# LISTING start

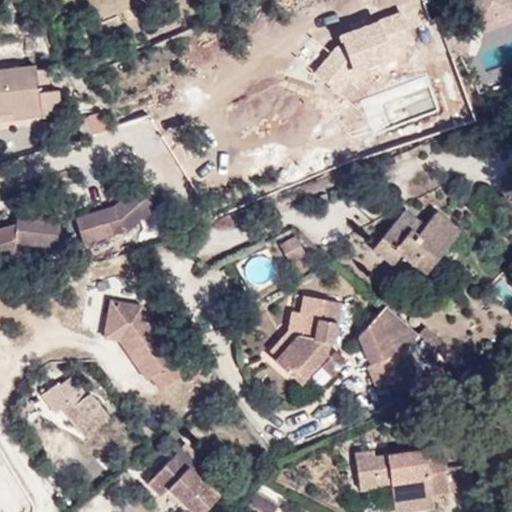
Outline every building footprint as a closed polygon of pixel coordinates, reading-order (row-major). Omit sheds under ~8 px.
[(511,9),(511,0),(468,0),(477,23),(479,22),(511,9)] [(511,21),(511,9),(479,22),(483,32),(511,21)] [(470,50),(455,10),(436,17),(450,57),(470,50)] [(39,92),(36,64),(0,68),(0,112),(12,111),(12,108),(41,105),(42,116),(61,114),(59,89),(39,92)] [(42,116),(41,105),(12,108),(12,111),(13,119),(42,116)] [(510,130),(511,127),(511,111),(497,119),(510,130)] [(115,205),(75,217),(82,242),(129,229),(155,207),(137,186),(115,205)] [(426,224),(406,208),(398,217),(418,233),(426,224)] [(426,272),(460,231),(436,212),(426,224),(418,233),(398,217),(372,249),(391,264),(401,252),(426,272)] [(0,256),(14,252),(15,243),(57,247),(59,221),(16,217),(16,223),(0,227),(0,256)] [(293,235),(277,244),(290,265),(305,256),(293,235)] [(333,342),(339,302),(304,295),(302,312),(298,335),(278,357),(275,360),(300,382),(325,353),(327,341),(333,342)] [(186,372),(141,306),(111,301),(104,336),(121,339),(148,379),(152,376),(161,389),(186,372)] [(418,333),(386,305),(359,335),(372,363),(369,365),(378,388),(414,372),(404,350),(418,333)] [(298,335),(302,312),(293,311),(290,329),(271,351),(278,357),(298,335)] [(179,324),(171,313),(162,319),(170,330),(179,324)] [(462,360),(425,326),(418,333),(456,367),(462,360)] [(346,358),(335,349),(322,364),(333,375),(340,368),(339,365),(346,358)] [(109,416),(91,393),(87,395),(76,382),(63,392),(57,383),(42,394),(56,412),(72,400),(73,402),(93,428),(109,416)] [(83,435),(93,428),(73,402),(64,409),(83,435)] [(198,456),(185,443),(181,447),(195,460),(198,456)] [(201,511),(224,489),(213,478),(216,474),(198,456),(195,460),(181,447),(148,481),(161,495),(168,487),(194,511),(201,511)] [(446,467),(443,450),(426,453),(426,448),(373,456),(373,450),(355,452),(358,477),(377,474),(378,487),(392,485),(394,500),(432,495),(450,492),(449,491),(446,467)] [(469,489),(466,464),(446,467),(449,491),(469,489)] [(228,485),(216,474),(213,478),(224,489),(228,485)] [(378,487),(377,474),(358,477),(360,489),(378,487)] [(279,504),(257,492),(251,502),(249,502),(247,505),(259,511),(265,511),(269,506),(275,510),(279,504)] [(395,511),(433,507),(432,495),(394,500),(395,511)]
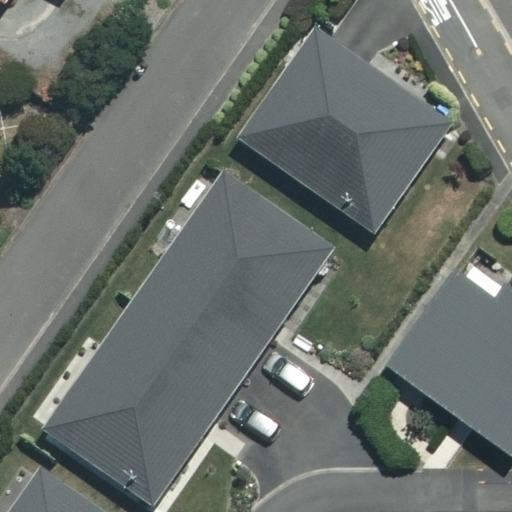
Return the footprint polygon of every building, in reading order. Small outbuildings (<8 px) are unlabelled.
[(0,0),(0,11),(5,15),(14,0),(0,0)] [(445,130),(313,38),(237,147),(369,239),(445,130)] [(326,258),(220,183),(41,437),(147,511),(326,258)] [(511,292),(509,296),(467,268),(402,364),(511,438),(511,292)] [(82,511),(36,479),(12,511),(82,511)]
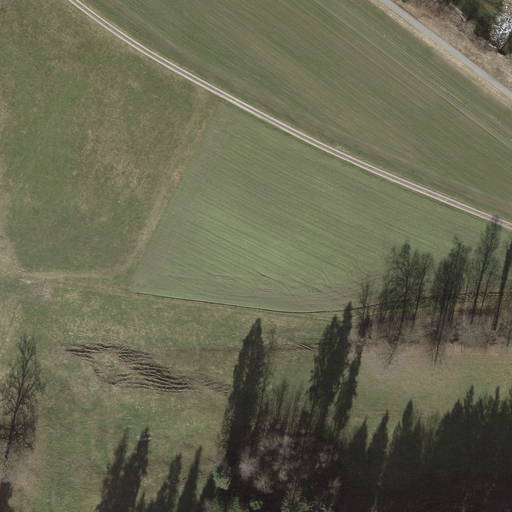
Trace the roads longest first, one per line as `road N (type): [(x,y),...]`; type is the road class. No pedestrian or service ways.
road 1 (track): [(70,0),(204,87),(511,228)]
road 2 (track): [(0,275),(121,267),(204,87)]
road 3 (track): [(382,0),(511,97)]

# LISTING end

REQUIREMENTS ::
Please print all of the data above verbatim, leaving out the pictures.

OUTPUT OF THE TASK ::
Outline every building footprint as a closed polygon of pixel coordinates, reading-order (row-major). Omit sheds under ~8 px.
[(511,9),(511,0),(468,0),(477,23),(479,22),(511,9)] [(511,21),(511,9),(479,22),(483,32),(511,21)] [(470,50),(455,10),(436,17),(450,57),(470,50)] [(39,92),(36,64),(0,68),(0,112),(12,111),(12,108),(41,105),(42,116),(61,114),(59,89),(39,92)] [(42,116),(41,105),(12,108),(12,111),(13,119),(42,116)] [(510,130),(511,127),(511,111),(497,119),(510,130)] [(115,205),(75,217),(82,242),(129,229),(155,207),(137,186),(115,205)] [(426,224),(406,208),(398,217),(418,233),(426,224)] [(426,272),(460,231),(436,212),(426,224),(418,233),(398,217),(372,249),(391,264),(401,252),(426,272)] [(0,256),(14,252),(15,243),(57,247),(59,221),(16,217),(16,223),(0,227),(0,256)] [(293,235),(277,244),(290,265),(305,256),(293,235)] [(333,342),(339,302),(304,295),(302,312),(298,335),(278,357),(275,360),(300,382),(325,353),(327,341),(333,342)] [(186,372),(141,306),(111,301),(104,336),(121,339),(148,379),(152,376),(161,389),(186,372)] [(418,333),(386,305),(359,335),(372,363),(369,365),(378,388),(414,372),(404,350),(418,333)] [(298,335),(302,312),(293,311),(290,329),(271,351),(278,357),(298,335)] [(179,324),(171,313),(162,319),(170,330),(179,324)] [(462,360),(425,326),(418,333),(456,367),(462,360)] [(346,358),(335,349),(322,364),(333,375),(340,368),(339,365),(346,358)] [(109,416),(91,393),(87,395),(76,382),(63,392),(57,383),(42,394),(56,412),(72,400),(73,402),(93,428),(109,416)] [(83,435),(93,428),(73,402),(64,409),(83,435)] [(198,456),(185,443),(181,447),(195,460),(198,456)] [(201,511),(224,489),(213,478),(216,474),(198,456),(195,460),(181,447),(148,481),(161,495),(168,487),(194,511),(201,511)] [(446,467),(443,450),(426,453),(426,448),(373,456),(373,450),(355,452),(358,477),(377,474),(378,487),(392,485),(394,500),(432,495),(450,492),(449,491),(446,467)] [(469,489),(466,464),(446,467),(449,491),(469,489)] [(228,485),(216,474),(213,478),(224,489),(228,485)] [(378,487),(377,474),(358,477),(360,489),(378,487)] [(279,504),(257,492),(251,502),(249,502),(247,505),(259,511),(265,511),(269,506),(275,510),(279,504)] [(395,511),(433,507),(432,495),(394,500),(395,511)]
Return the footprint polygon of every building, in reading order. Small outbuildings (<8 px) are unlabelled.
[(0,0),(0,11),(5,15),(14,0),(0,0)] [(445,130),(313,38),(237,147),(369,239),(445,130)] [(326,258),(220,183),(41,437),(147,511),(326,258)] [(511,292),(509,296),(467,268),(402,364),(511,438),(511,292)] [(82,511),(36,479),(12,511),(82,511)]
Trace the roads longest first, one per line as `road N (type): [(x,y),...]`; type is the road class. No pedestrian or service ways.
road 1 (track): [(70,0),(204,87),(511,228)]
road 2 (track): [(0,275),(121,267),(204,87)]
road 3 (track): [(382,0),(511,97)]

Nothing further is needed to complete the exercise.